Among the entries below, please show each line that carries the word "closed".

# MATERIALS PROVIDED
━━━━━━━━━━━━━━━━

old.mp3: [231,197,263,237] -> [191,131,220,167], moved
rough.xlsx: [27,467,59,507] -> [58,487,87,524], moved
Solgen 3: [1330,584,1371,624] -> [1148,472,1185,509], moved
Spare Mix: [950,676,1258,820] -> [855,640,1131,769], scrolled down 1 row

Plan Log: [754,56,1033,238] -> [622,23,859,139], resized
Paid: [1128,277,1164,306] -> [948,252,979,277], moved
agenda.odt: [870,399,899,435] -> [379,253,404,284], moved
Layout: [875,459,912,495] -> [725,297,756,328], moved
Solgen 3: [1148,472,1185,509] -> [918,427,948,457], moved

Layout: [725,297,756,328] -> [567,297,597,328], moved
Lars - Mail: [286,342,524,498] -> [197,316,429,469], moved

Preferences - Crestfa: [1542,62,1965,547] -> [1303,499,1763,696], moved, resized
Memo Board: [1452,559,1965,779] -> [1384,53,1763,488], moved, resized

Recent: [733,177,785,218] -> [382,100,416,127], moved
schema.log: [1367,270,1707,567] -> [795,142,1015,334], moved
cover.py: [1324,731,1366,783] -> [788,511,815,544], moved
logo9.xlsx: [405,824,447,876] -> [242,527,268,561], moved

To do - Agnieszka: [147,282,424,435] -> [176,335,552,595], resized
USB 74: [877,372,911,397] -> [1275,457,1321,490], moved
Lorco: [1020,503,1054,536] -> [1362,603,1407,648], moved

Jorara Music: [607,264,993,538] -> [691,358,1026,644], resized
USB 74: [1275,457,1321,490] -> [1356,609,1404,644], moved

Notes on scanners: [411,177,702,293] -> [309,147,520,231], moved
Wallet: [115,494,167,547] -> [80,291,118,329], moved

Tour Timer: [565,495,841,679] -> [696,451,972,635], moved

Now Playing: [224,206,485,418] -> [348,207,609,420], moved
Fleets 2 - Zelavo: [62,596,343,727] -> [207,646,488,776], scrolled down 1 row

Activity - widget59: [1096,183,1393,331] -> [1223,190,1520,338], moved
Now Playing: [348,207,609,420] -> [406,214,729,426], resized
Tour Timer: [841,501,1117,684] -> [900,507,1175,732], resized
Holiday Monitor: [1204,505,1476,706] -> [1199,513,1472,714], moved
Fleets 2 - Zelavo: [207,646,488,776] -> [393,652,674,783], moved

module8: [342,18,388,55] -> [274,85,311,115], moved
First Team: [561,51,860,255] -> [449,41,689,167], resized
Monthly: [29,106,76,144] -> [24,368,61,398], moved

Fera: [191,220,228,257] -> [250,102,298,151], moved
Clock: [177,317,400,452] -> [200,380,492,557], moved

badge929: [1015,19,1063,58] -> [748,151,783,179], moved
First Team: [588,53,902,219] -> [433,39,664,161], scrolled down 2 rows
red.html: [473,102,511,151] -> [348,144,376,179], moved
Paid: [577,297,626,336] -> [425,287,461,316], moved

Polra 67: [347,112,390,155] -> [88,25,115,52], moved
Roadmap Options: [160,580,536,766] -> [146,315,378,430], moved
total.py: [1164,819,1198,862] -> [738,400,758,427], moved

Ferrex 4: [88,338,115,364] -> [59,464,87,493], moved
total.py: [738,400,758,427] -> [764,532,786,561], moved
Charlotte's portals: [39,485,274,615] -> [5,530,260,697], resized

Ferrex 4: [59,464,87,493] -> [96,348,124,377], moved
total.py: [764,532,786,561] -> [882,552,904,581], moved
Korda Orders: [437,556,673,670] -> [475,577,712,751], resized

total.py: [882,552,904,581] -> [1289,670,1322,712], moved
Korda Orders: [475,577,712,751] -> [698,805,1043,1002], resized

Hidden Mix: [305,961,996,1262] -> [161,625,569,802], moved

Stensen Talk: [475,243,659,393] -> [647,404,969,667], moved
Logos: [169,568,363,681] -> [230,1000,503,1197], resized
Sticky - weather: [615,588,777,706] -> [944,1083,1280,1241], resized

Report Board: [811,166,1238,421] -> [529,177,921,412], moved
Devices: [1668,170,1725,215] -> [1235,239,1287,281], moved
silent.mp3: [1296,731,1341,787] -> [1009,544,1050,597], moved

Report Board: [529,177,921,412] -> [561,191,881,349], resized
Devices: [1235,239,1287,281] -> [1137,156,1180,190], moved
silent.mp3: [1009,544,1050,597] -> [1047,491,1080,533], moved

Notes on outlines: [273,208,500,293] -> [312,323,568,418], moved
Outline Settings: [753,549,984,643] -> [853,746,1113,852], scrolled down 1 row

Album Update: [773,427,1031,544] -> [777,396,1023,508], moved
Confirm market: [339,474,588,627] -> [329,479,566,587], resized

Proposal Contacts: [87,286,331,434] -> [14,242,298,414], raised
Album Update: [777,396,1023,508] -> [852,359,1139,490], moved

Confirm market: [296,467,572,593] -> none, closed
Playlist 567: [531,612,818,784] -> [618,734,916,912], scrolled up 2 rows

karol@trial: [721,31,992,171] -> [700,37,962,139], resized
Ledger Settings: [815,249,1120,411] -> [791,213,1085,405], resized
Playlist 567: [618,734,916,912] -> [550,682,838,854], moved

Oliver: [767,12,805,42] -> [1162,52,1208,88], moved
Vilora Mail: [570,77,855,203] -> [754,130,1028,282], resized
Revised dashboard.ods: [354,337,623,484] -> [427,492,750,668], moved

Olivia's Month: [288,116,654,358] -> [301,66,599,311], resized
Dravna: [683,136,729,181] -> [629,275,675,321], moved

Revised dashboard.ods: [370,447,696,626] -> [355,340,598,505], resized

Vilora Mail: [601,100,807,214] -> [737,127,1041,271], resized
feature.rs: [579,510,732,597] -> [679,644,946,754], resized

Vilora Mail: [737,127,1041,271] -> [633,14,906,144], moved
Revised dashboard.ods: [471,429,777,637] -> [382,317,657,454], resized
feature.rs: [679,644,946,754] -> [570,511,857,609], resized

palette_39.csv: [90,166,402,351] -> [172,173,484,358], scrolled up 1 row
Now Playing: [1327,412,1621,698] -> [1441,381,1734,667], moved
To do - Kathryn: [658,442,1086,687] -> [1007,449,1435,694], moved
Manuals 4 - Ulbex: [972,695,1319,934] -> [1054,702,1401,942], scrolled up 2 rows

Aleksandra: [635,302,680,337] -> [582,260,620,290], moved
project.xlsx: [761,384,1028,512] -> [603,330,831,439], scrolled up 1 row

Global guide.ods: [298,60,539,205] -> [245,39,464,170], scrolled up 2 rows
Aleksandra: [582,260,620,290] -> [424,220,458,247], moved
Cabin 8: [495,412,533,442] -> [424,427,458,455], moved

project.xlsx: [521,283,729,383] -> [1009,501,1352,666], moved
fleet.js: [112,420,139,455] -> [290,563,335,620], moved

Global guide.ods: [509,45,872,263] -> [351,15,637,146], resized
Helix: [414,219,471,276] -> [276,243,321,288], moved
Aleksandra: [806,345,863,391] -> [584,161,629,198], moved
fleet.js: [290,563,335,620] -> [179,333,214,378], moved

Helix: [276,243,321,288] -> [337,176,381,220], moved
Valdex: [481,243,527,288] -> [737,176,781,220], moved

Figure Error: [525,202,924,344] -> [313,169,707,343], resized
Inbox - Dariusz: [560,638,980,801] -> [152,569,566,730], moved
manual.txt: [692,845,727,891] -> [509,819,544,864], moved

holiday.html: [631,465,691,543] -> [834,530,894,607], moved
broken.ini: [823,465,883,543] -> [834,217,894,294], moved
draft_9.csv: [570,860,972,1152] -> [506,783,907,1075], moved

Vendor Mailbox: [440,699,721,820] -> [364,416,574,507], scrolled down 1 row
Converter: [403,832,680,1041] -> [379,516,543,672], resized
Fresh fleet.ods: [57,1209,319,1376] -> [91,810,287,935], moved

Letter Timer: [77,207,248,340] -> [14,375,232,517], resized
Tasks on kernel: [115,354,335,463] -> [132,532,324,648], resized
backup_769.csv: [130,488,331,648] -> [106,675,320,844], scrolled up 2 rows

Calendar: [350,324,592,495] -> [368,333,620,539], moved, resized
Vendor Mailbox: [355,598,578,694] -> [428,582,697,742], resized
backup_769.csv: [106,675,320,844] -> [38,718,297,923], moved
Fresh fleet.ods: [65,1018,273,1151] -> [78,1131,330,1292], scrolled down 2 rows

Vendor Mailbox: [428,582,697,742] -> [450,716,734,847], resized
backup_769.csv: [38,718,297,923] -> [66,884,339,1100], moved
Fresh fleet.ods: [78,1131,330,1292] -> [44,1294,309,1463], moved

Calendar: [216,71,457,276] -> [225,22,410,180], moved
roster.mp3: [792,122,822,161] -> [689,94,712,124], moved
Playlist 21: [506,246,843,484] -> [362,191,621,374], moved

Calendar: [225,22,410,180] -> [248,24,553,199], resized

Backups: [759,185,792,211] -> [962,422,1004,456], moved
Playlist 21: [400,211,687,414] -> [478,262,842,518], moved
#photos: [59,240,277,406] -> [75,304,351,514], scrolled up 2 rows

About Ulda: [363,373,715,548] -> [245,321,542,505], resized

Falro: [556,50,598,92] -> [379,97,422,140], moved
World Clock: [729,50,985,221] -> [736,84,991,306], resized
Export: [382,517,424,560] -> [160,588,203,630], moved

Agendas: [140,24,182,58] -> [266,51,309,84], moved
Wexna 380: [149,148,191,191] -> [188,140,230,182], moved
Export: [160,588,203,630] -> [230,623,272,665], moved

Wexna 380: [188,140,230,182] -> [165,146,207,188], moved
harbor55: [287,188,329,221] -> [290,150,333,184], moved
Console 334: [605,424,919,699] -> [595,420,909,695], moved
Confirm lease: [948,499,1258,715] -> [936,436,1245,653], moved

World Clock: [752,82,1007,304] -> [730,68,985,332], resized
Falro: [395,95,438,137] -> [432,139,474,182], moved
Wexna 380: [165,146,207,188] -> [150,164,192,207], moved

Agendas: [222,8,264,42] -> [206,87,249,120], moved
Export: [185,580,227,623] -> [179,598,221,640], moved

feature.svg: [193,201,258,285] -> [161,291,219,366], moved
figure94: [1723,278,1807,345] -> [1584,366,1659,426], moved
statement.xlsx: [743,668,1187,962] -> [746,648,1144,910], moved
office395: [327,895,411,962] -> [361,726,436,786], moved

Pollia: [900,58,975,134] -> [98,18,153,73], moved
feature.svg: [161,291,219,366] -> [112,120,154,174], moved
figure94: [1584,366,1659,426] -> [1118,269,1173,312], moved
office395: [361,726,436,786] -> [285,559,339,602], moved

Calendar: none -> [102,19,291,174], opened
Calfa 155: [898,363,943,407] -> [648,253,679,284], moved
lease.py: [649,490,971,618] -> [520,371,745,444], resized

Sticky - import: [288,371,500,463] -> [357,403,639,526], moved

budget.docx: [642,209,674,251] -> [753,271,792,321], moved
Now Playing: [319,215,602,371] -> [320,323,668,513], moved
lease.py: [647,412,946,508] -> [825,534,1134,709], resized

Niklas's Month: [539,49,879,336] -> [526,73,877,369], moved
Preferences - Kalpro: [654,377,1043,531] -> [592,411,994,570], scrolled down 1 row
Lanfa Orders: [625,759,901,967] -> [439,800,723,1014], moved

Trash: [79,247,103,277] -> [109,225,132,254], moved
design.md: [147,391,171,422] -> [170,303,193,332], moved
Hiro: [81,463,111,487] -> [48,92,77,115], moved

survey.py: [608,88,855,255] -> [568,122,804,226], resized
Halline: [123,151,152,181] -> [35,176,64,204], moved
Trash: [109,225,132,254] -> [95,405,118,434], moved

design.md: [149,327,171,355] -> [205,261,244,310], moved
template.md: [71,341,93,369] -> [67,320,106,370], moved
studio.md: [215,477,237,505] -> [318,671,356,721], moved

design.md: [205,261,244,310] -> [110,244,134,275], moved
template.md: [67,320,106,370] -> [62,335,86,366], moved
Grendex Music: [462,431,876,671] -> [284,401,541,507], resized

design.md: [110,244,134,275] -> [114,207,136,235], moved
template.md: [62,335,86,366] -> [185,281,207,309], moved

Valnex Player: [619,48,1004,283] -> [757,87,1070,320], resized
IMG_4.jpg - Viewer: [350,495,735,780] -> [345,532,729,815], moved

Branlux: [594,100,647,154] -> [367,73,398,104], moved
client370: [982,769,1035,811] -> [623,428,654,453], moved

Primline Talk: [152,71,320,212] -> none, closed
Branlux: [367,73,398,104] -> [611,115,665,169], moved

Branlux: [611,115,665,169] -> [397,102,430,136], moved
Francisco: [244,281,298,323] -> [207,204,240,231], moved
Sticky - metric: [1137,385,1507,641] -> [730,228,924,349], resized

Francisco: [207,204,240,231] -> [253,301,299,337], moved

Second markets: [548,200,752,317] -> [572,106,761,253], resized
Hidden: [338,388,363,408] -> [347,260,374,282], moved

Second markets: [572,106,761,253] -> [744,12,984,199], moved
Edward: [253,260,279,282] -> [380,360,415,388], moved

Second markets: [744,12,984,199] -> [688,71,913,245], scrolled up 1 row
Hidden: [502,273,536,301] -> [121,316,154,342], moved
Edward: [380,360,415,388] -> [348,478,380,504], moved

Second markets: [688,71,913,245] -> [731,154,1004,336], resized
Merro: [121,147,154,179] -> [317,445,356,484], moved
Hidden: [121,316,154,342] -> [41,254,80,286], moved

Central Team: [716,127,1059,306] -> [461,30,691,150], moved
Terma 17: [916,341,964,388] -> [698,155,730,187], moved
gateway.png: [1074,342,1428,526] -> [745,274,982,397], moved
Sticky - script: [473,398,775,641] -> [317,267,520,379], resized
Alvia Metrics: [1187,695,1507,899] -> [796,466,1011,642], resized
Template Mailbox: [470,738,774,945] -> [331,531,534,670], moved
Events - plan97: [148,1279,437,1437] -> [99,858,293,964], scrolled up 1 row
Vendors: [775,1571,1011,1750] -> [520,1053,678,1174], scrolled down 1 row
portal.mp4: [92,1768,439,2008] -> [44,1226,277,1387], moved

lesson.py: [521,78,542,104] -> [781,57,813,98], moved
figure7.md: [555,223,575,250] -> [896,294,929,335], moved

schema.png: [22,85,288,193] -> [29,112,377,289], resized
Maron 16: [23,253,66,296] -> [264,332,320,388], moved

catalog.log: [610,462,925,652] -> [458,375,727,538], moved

━━━━━━━━━━━━━━━━

# SOLUTION
Confirm market: [296,467,572,593] -> none, closed
Primline Talk: [152,71,320,212] -> none, closed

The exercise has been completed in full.